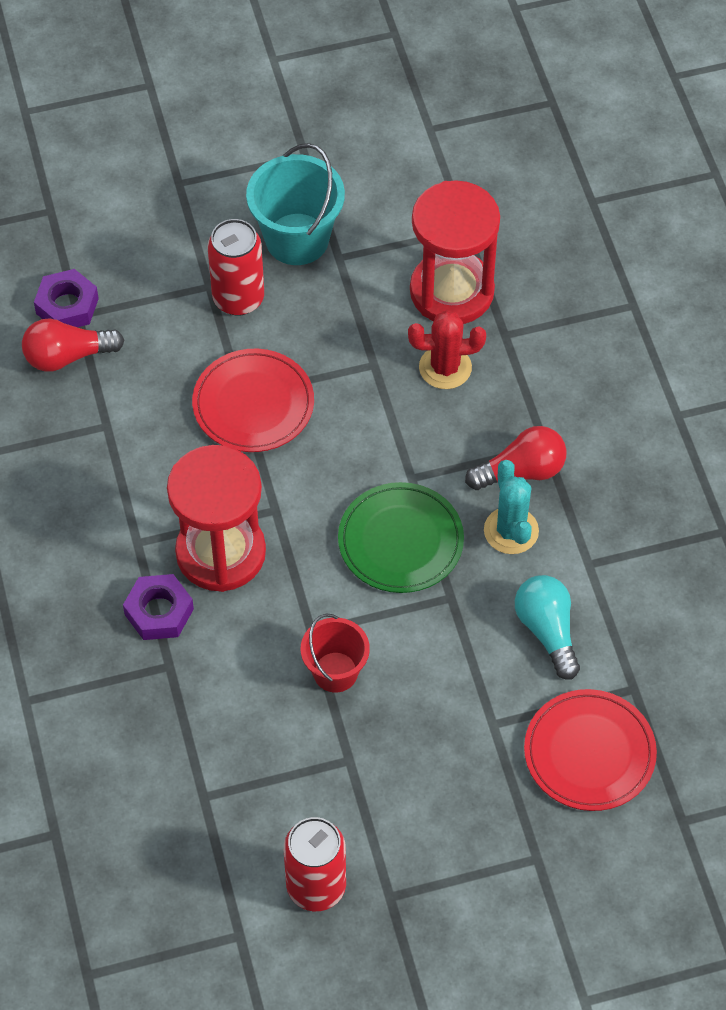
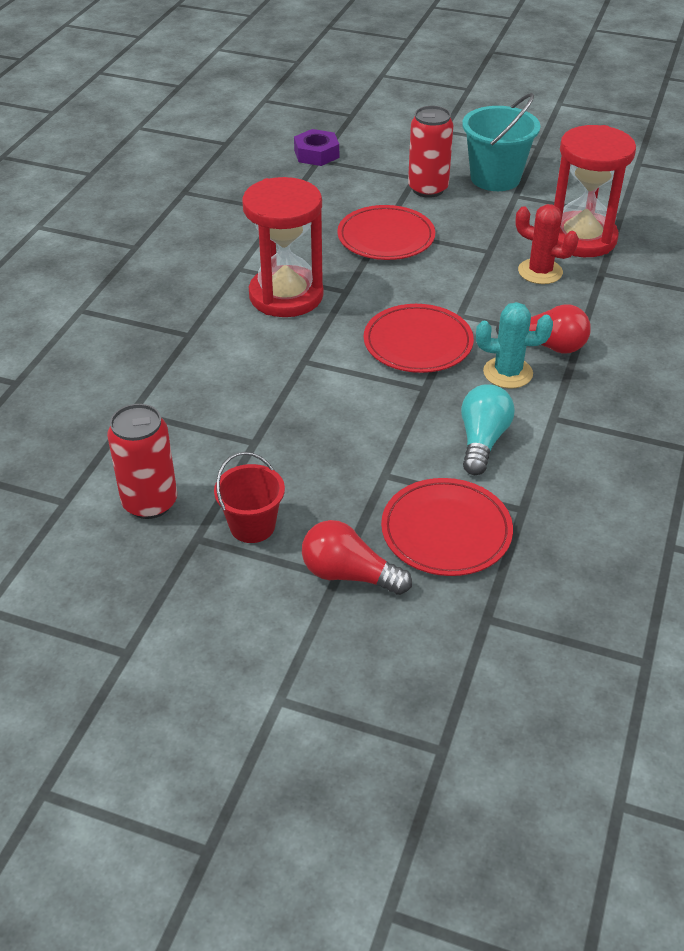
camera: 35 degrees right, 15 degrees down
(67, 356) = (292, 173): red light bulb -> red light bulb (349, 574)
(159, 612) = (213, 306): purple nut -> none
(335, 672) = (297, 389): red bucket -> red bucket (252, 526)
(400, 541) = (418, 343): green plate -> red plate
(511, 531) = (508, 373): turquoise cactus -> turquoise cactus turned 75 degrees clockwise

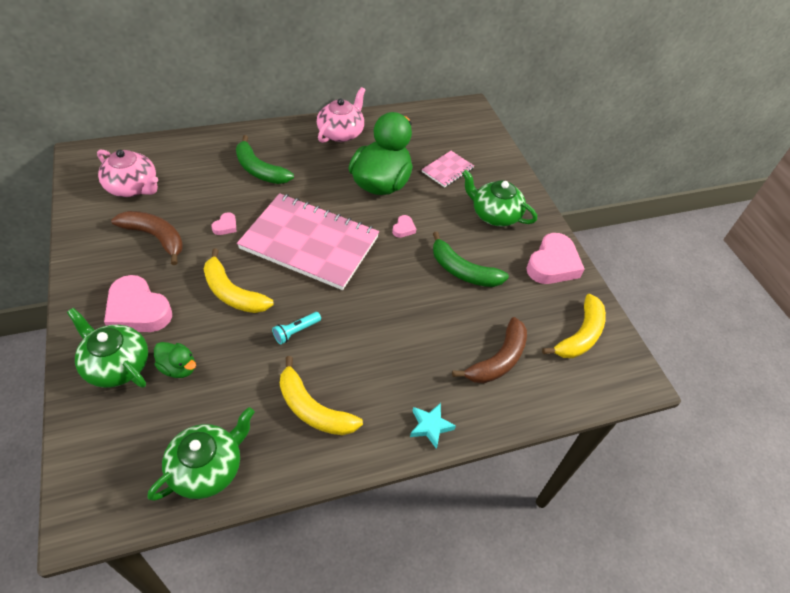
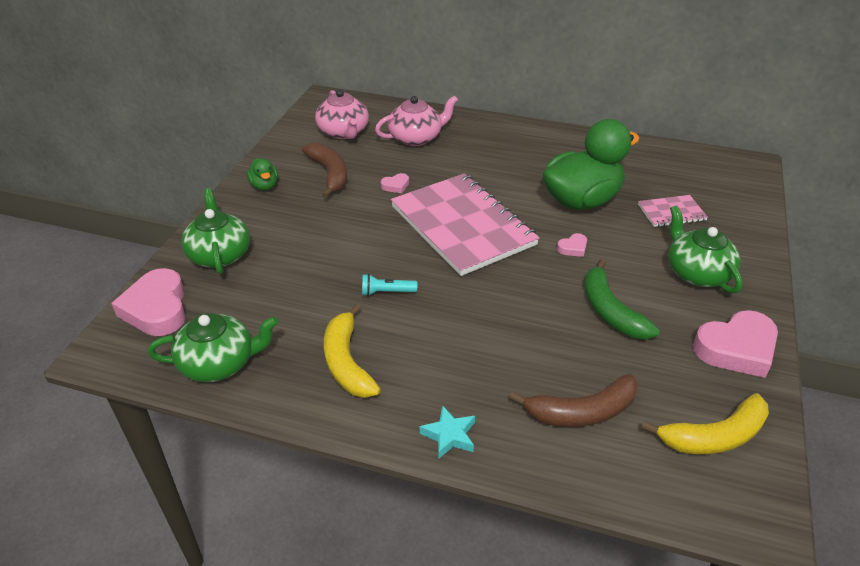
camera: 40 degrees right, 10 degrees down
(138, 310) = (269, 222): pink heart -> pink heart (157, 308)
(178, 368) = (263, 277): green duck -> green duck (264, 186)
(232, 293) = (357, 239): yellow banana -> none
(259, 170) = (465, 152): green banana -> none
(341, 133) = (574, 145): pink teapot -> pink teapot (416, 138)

### TASK PROMPT
If a record holds a picture, leave the picture out and copy everything else exactly.

### EXERCISE RESULT
camera: 35 degrees right, 15 degrees down
(67, 356) = (292, 173): red light bulb -> red light bulb (349, 574)
(159, 612) = (213, 306): purple nut -> none
(335, 672) = (297, 389): red bucket -> red bucket (252, 526)
(400, 541) = (418, 343): green plate -> red plate
(511, 531) = (508, 373): turquoise cactus -> turquoise cactus turned 75 degrees clockwise

camera: 40 degrees right, 10 degrees down
(138, 310) = (269, 222): pink heart -> pink heart (157, 308)
(178, 368) = (263, 277): green duck -> green duck (264, 186)
(232, 293) = (357, 239): yellow banana -> none
(259, 170) = (465, 152): green banana -> none
(341, 133) = (574, 145): pink teapot -> pink teapot (416, 138)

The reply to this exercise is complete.